Your task ▸
Reproduce everything in the material below from the line containing "Trace the roads" down to the line containing "road 2 (residential): [(511,306),(303,511)]", both included, copying each line exactly.

Data for processing ▸
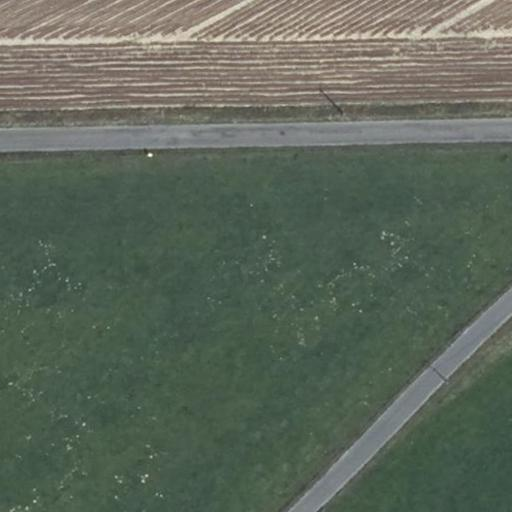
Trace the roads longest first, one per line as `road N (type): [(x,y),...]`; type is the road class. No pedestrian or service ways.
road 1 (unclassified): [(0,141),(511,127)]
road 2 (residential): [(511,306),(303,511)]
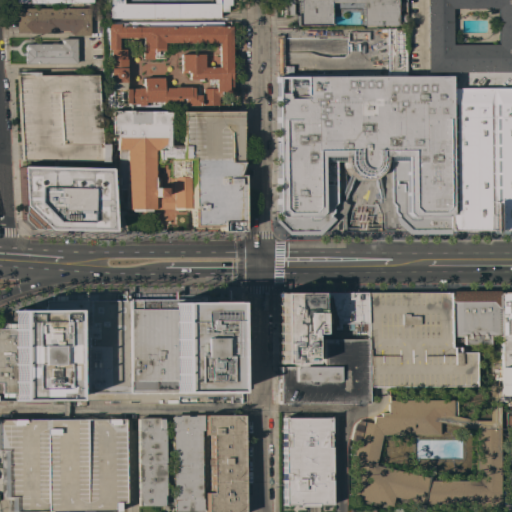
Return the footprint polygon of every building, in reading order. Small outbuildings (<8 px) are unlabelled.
---
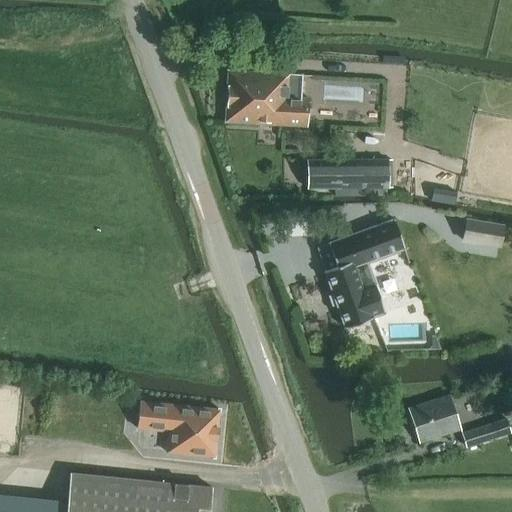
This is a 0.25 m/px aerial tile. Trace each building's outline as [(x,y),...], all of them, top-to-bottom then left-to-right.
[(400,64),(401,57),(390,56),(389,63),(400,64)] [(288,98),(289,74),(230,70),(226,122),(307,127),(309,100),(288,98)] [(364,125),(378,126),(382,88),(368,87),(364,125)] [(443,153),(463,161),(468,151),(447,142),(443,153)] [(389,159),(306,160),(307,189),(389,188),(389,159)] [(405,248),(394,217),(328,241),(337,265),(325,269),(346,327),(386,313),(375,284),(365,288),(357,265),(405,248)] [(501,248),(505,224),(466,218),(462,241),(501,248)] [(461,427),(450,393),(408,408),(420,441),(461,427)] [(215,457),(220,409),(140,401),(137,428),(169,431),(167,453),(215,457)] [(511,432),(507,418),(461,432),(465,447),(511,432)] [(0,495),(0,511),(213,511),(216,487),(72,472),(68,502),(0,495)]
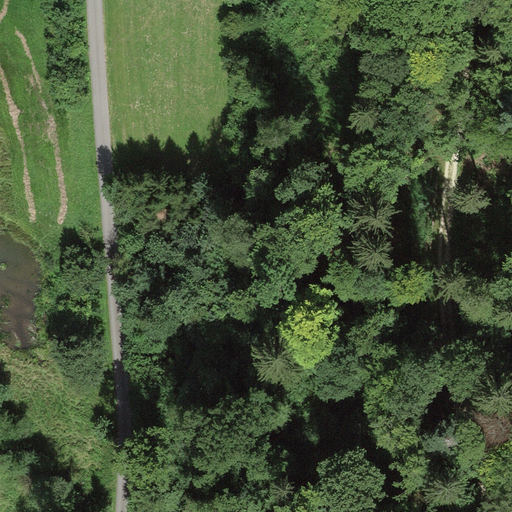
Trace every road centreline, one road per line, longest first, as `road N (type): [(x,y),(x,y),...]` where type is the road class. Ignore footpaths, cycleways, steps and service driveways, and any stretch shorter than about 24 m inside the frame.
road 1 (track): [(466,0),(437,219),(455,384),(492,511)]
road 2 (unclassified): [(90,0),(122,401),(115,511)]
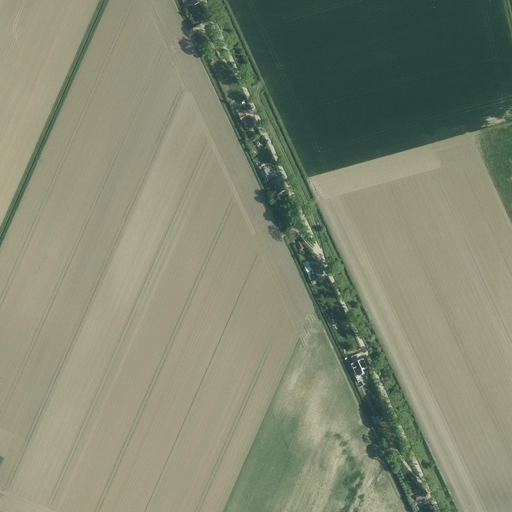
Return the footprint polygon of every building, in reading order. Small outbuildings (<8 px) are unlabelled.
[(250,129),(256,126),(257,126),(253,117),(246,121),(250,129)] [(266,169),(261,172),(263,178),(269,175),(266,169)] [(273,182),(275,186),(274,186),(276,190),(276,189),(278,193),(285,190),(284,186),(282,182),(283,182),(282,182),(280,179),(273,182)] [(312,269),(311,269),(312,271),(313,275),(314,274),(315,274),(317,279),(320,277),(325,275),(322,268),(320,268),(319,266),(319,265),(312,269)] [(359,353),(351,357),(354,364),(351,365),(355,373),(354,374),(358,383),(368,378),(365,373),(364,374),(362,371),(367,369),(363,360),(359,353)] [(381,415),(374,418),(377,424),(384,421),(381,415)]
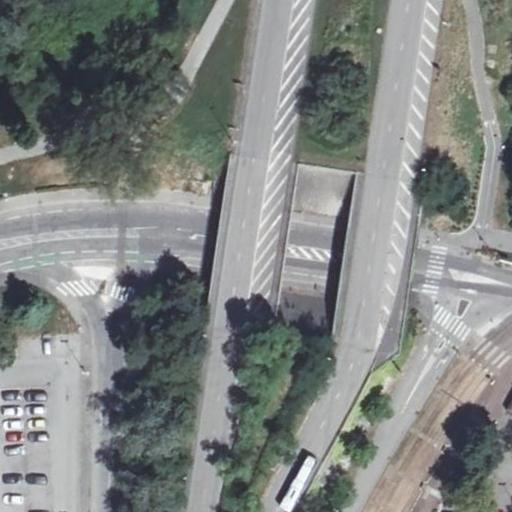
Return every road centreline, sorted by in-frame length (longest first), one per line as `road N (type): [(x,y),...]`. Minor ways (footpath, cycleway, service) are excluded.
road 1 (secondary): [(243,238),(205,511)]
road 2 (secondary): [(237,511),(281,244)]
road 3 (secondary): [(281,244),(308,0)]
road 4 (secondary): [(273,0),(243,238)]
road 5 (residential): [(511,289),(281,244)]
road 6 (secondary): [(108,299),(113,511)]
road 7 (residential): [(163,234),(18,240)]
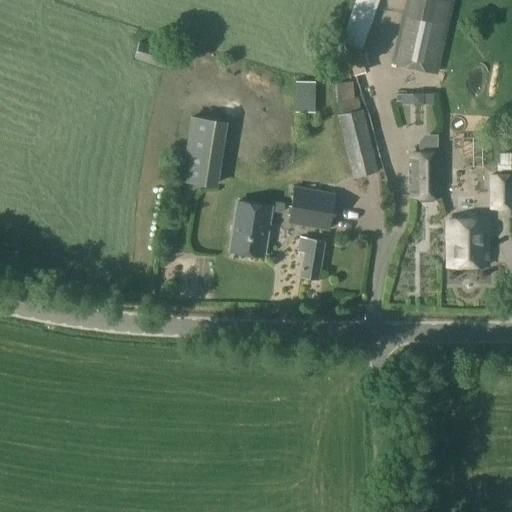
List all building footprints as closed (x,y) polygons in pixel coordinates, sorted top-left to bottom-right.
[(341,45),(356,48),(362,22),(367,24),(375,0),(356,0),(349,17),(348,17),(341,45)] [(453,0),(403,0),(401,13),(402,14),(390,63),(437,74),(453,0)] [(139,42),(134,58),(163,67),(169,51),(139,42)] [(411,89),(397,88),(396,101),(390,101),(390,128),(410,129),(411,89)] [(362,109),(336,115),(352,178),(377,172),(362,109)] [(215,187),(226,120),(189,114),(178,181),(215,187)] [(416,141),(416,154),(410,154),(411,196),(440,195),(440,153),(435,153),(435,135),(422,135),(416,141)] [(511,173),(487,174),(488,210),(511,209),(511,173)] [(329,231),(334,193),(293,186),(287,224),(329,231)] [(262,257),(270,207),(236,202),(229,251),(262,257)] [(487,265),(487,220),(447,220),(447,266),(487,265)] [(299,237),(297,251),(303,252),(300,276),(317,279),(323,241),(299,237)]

Output for this exercise ▸
Trace the roads longest first, one per line as `road N (type): [(x,y),...]`; type is the road class. No pedestrian or service ways.
road 1 (unclassified): [(0,141),(511,127)]
road 2 (residential): [(511,306),(303,511)]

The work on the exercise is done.